WORK REQUIRED: Among the records, which lines include "switch"? List them.

DATA IN THIS EXERCISE:

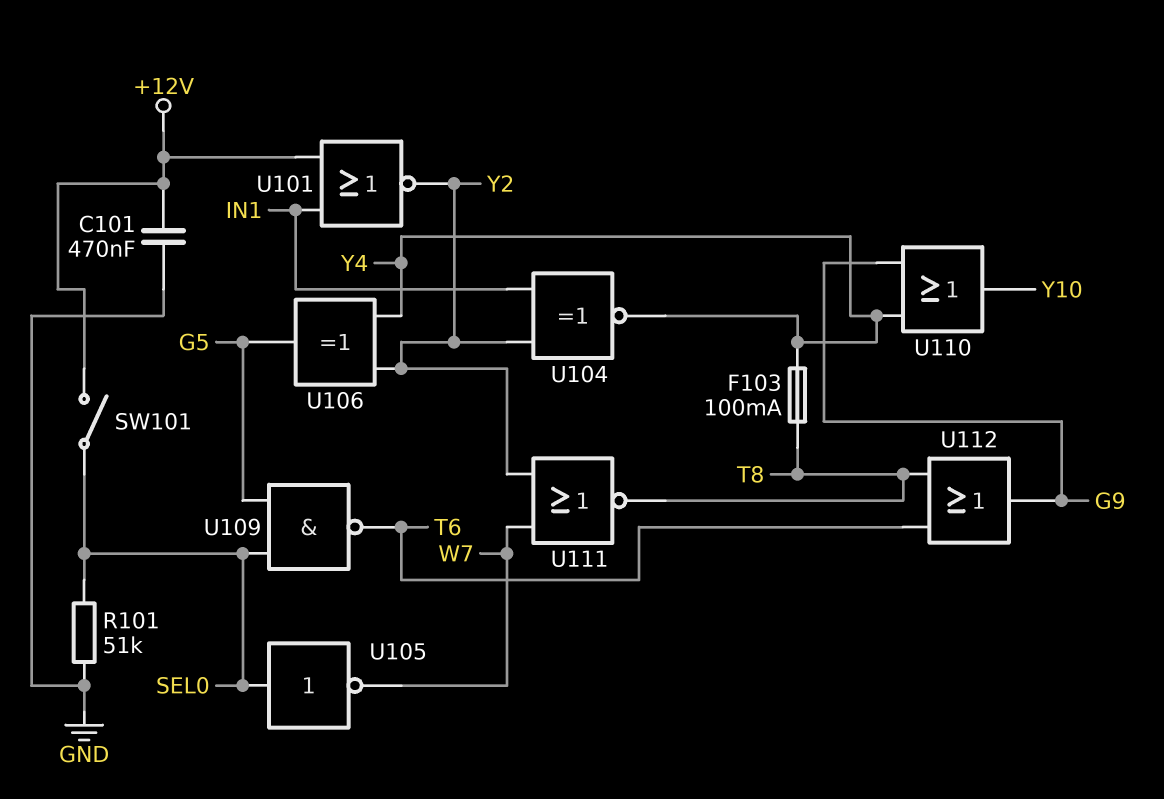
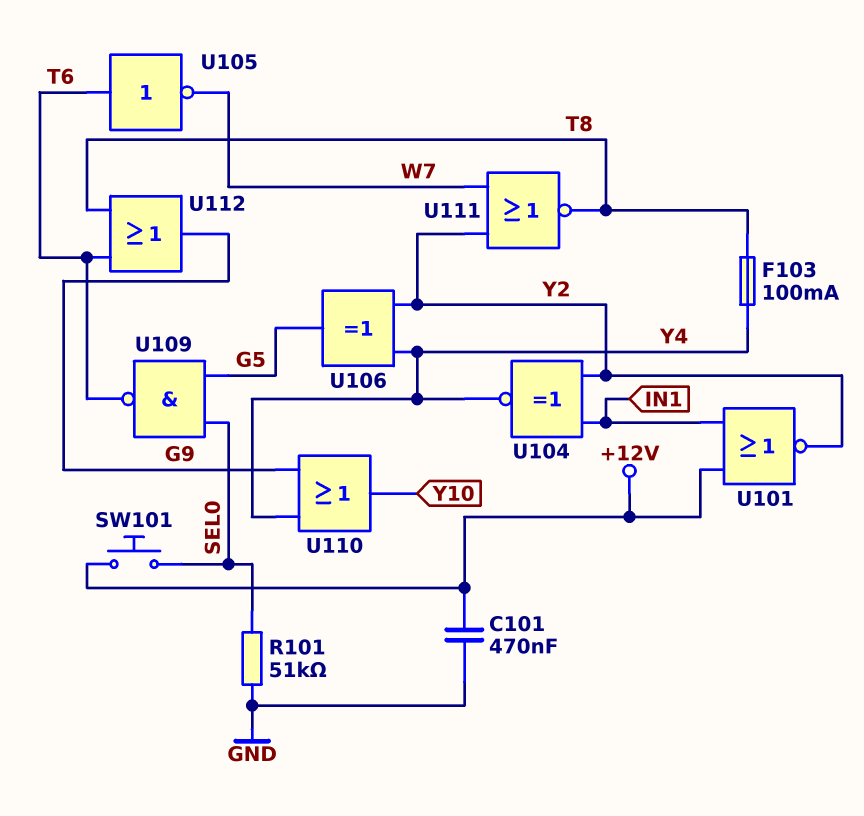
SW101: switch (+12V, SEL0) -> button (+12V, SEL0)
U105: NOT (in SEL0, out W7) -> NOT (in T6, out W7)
...
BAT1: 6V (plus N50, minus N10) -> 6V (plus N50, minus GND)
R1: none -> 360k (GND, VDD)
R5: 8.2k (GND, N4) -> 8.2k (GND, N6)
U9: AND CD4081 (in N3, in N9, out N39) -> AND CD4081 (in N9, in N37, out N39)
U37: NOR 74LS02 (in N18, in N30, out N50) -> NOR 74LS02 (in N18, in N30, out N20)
* * *
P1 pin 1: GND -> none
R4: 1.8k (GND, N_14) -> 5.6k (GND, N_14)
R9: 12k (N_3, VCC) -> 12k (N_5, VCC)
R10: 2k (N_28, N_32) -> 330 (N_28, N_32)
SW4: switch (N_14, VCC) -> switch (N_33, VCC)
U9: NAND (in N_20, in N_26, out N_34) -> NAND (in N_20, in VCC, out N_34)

RESULT OF THE TASK:
SW101: switch (+12V, SEL0) -> button (+12V, SEL0)
SW4: switch (N_14, VCC) -> switch (N_33, VCC)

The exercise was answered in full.